BEGIN

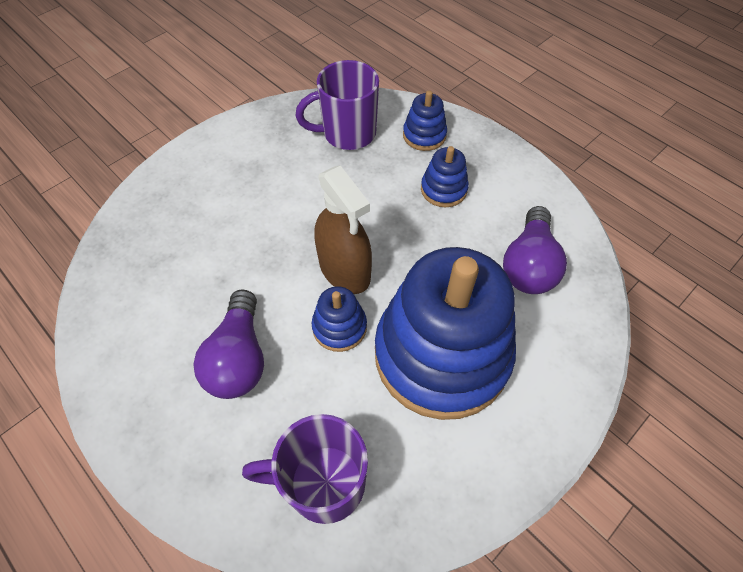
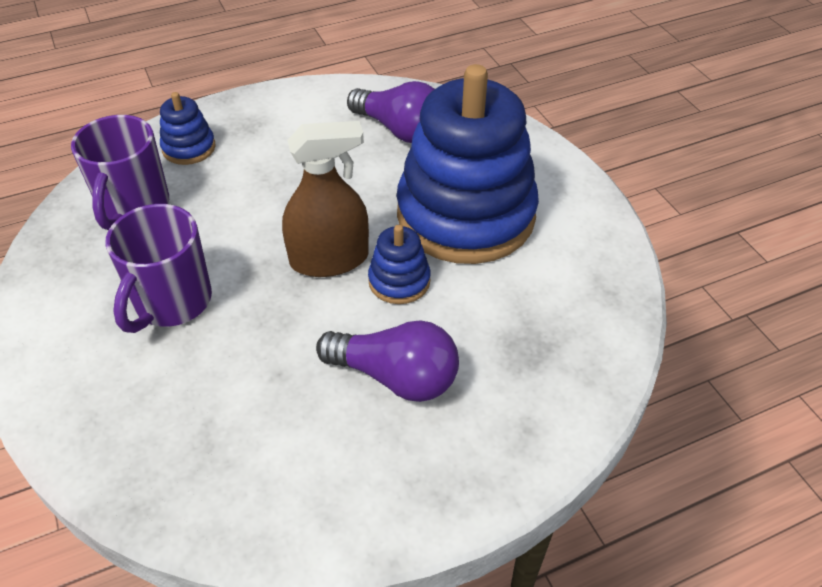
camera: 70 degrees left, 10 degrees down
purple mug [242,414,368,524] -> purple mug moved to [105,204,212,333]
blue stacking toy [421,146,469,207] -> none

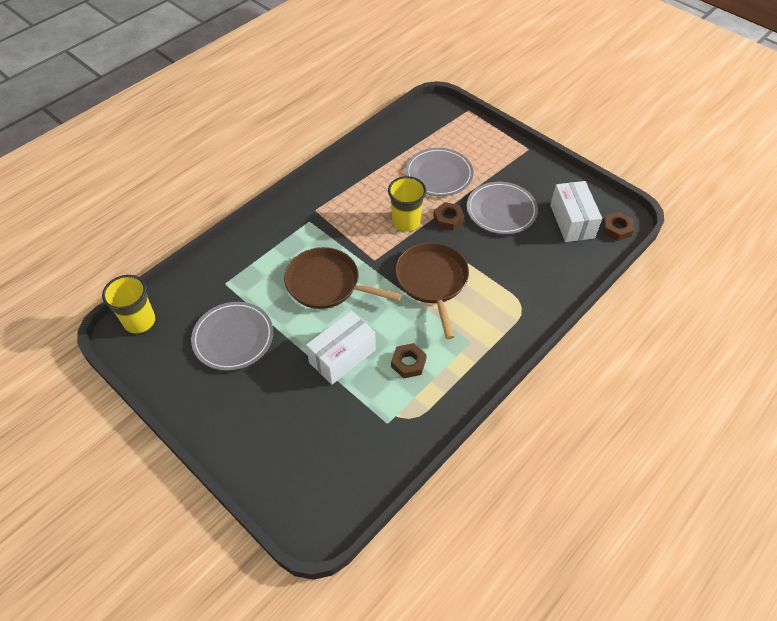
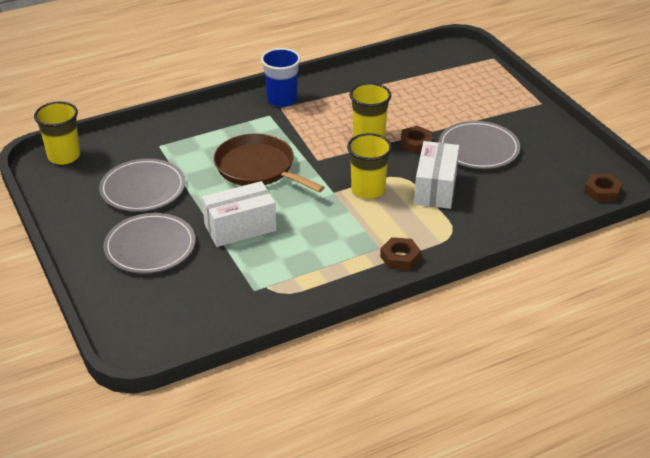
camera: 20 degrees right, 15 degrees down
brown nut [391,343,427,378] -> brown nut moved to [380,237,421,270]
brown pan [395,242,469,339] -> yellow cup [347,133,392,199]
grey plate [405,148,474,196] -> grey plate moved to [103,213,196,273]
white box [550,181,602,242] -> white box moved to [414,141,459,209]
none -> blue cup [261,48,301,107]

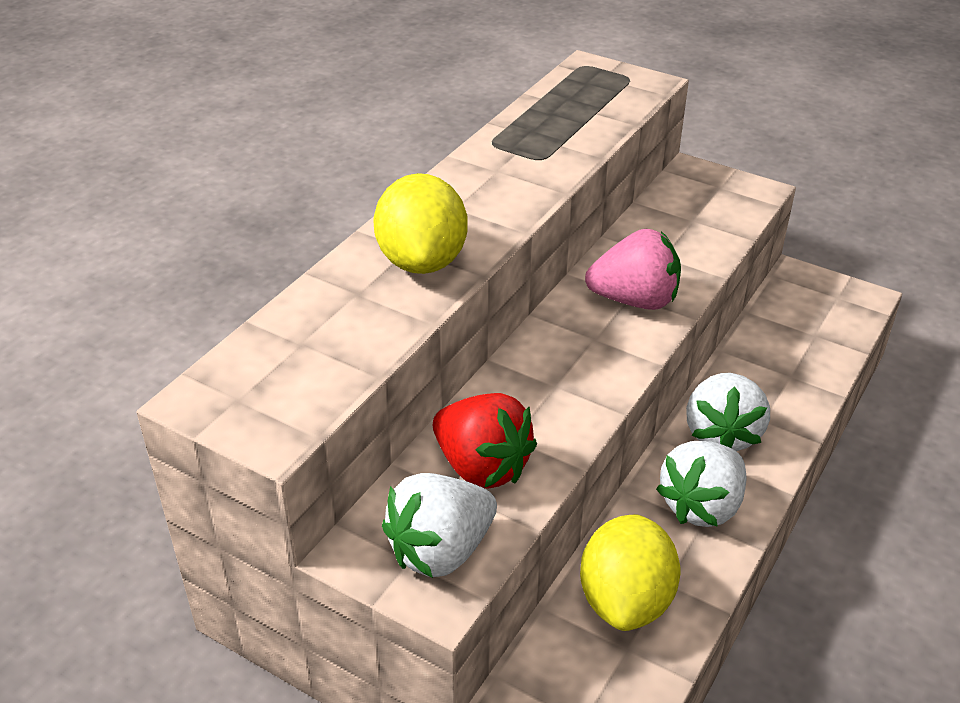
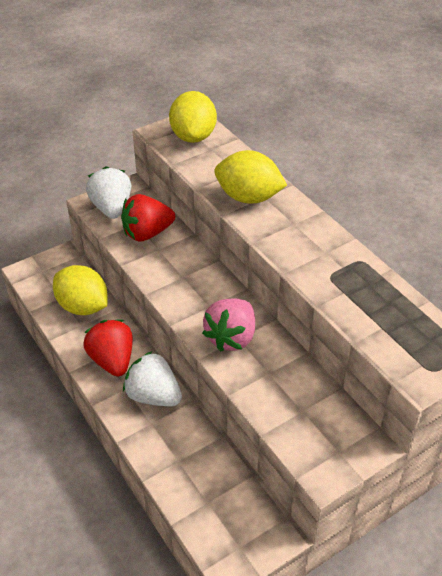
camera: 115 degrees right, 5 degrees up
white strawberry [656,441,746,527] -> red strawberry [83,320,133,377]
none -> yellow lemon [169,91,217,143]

END

Task requirements. Please return the material above unchanged, with every picture removed.

Your solution.
camera: 70 degrees left, 10 degrees down
purple mug [242,414,368,524] -> purple mug moved to [105,204,212,333]
blue stacking toy [421,146,469,207] -> none

camera: 20 degrees right, 15 degrees down
brown nut [391,343,427,378] -> brown nut moved to [380,237,421,270]
brown pan [395,242,469,339] -> yellow cup [347,133,392,199]
grey plate [405,148,474,196] -> grey plate moved to [103,213,196,273]
white box [550,181,602,242] -> white box moved to [414,141,459,209]
none -> blue cup [261,48,301,107]

camera: 115 degrees right, 5 degrees up
white strawberry [656,441,746,527] -> red strawberry [83,320,133,377]
none -> yellow lemon [169,91,217,143]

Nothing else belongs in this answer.